_Task item_. Search the listing below, and show each line that includes the word "TEMP".
--- Data for review ---
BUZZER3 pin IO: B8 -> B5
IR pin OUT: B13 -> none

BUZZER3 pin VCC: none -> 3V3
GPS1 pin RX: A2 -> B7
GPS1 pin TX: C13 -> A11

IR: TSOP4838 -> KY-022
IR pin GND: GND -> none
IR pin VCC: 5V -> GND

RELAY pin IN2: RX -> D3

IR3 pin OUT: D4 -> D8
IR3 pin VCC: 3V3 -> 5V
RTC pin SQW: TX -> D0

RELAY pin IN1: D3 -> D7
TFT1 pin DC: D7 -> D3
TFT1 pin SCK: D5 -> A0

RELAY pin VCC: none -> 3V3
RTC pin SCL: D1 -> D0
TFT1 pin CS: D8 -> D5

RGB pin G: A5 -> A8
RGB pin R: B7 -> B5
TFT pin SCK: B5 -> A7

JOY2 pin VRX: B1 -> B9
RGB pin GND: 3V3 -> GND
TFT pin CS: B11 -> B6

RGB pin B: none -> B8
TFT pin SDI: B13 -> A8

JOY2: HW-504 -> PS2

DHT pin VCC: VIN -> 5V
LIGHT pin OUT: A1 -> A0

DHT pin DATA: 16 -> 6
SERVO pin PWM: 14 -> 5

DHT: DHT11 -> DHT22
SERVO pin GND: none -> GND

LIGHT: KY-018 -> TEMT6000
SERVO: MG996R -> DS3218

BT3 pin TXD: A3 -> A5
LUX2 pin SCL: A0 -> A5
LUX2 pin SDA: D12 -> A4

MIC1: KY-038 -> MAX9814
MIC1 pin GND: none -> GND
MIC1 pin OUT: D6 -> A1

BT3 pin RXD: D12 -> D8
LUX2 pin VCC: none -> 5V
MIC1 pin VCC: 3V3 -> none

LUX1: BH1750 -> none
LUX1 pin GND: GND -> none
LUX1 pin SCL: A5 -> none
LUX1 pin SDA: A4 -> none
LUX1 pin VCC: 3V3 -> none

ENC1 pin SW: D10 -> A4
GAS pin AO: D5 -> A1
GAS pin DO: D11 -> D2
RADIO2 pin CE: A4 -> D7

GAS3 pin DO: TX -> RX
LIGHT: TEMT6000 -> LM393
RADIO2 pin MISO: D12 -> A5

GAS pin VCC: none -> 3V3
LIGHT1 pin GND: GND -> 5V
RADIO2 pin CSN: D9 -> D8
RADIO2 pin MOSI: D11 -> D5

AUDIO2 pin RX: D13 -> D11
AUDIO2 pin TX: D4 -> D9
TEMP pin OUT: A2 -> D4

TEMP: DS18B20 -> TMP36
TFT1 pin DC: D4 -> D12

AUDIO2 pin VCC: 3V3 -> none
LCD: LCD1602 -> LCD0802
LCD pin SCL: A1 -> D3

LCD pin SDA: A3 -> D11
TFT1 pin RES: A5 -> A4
---
_Answer box_.
TEMP pin OUT: A2 -> D4
TEMP: DS18B20 -> TMP36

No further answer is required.